• **Assigned task**
Print out each entry without alteration, and keep the pictures out.

Coordinate-based change listings:
----
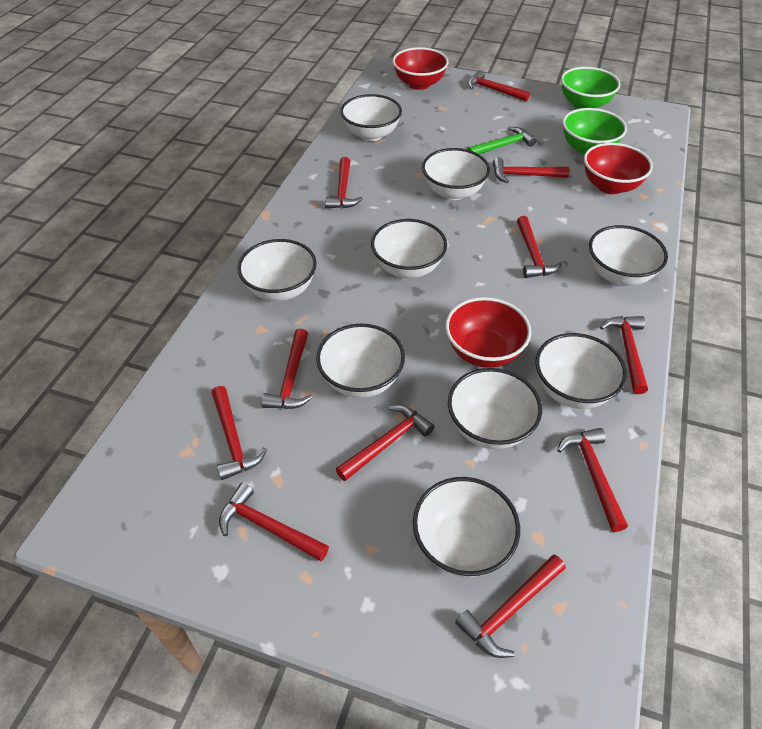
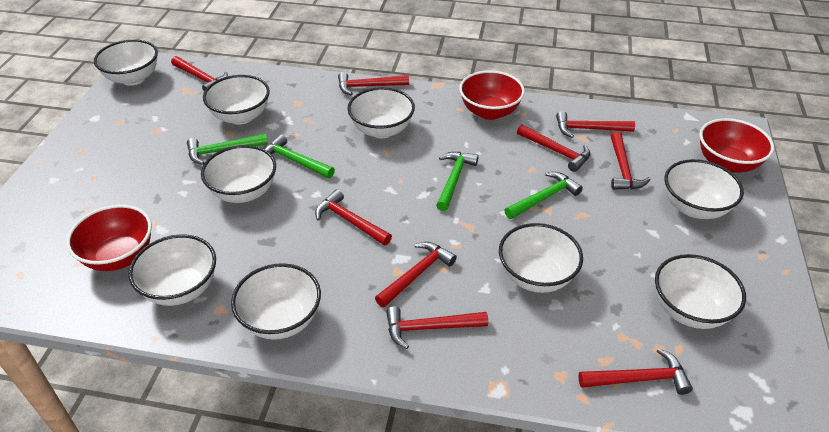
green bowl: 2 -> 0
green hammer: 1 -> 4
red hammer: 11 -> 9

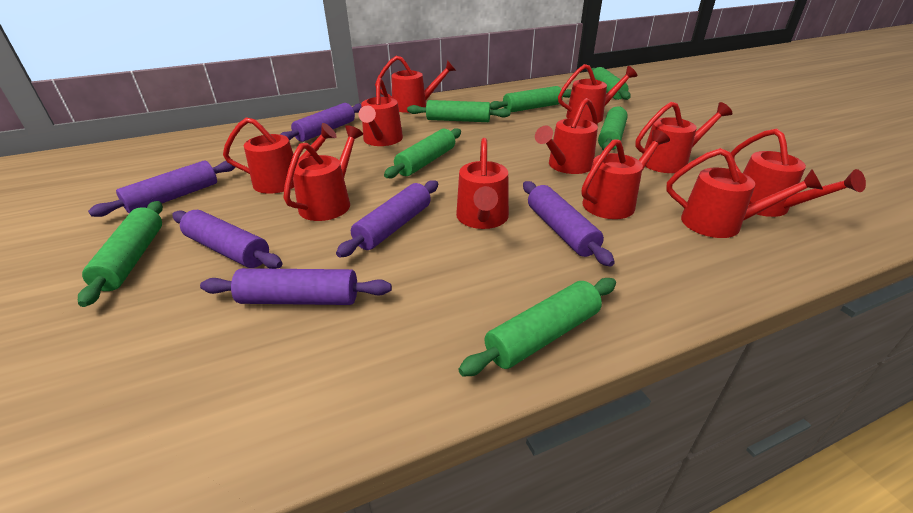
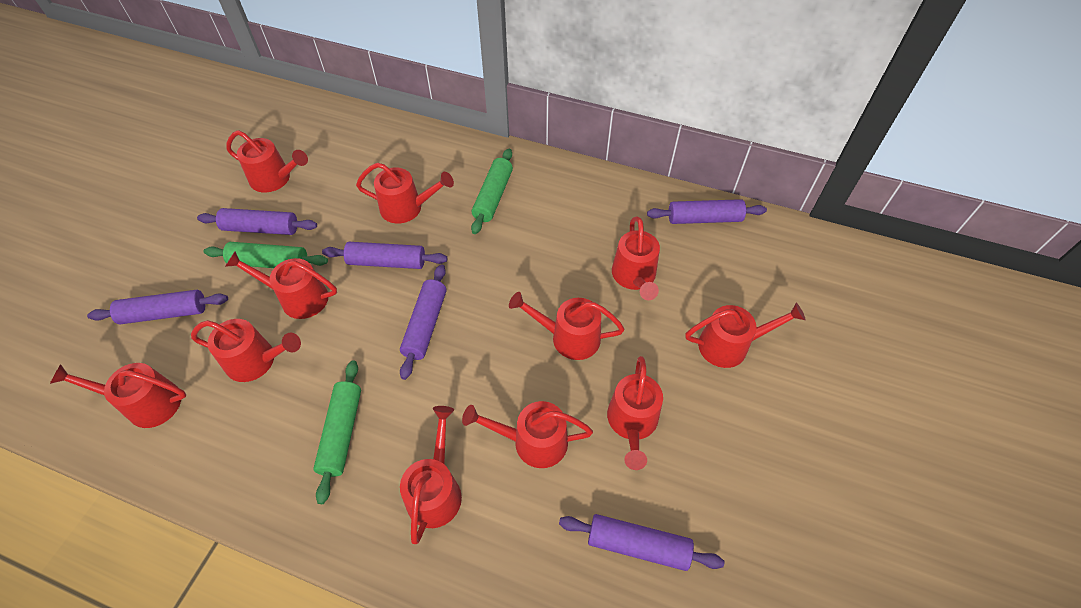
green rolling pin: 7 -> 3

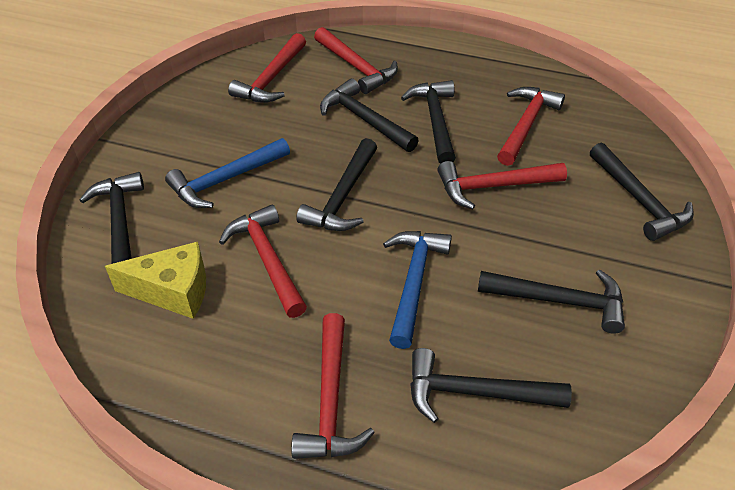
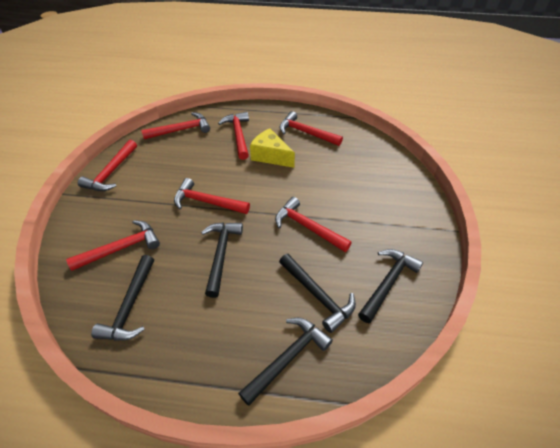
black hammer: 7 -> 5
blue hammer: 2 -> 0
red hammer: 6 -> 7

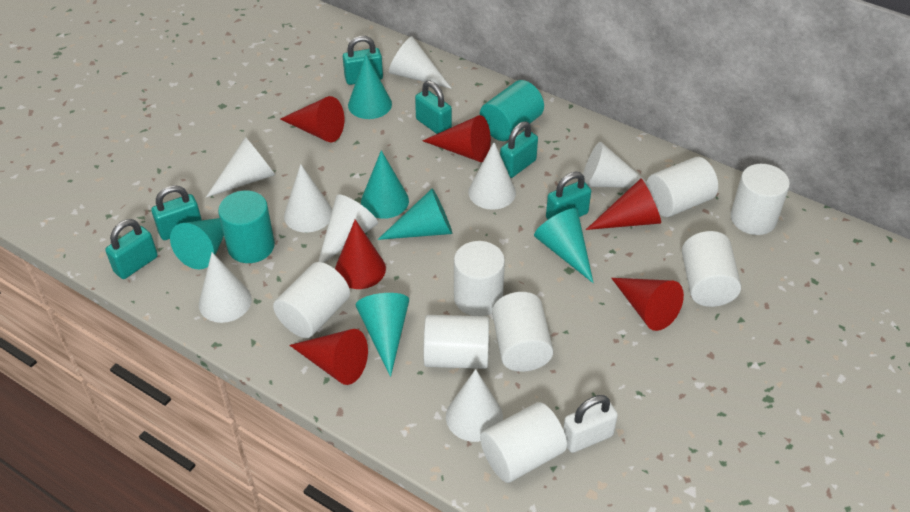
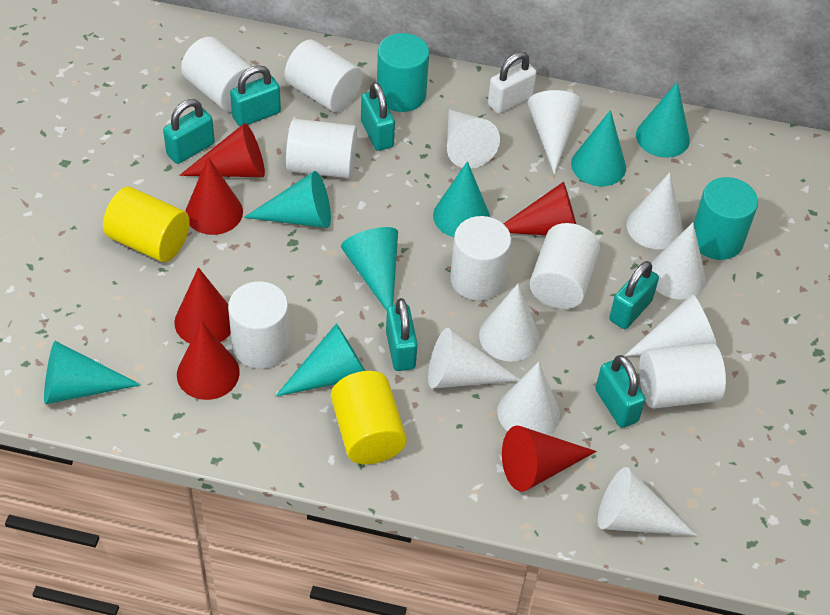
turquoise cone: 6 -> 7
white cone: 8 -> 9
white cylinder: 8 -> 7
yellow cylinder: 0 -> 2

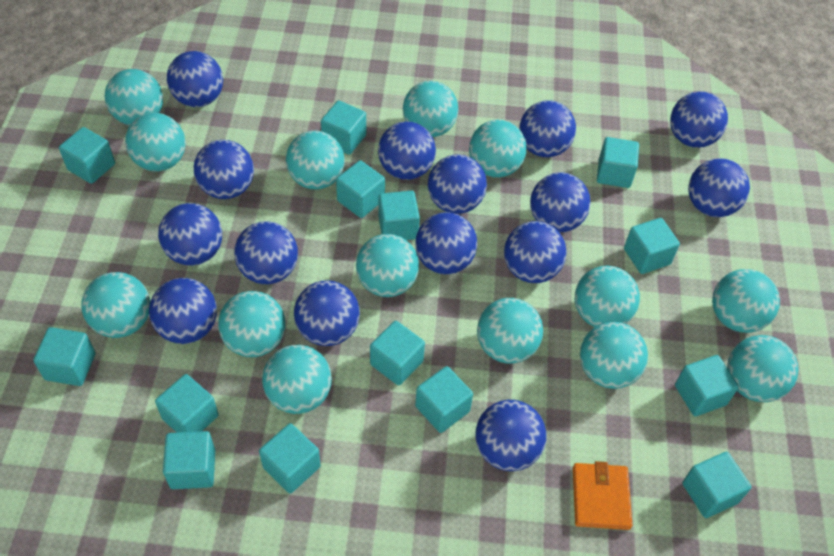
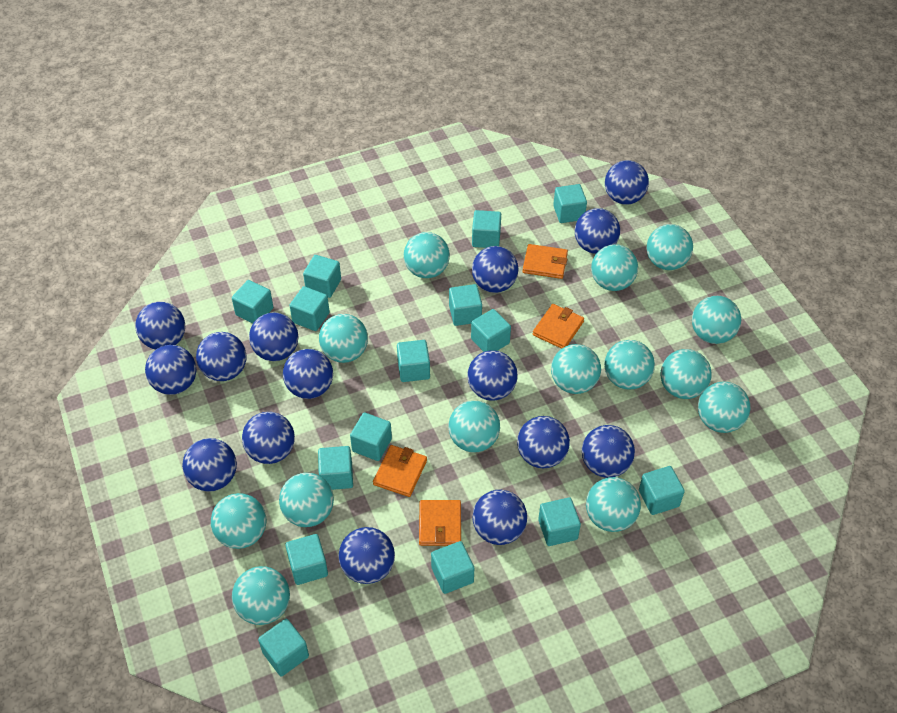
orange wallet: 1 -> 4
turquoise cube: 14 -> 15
----
• **Finished exercise**
green bowl: 2 -> 0
green hammer: 1 -> 4
red hammer: 11 -> 9

green rolling pin: 7 -> 3

black hammer: 7 -> 5
blue hammer: 2 -> 0
red hammer: 6 -> 7

turquoise cone: 6 -> 7
white cone: 8 -> 9
white cylinder: 8 -> 7
yellow cylinder: 0 -> 2

orange wallet: 1 -> 4
turquoise cube: 14 -> 15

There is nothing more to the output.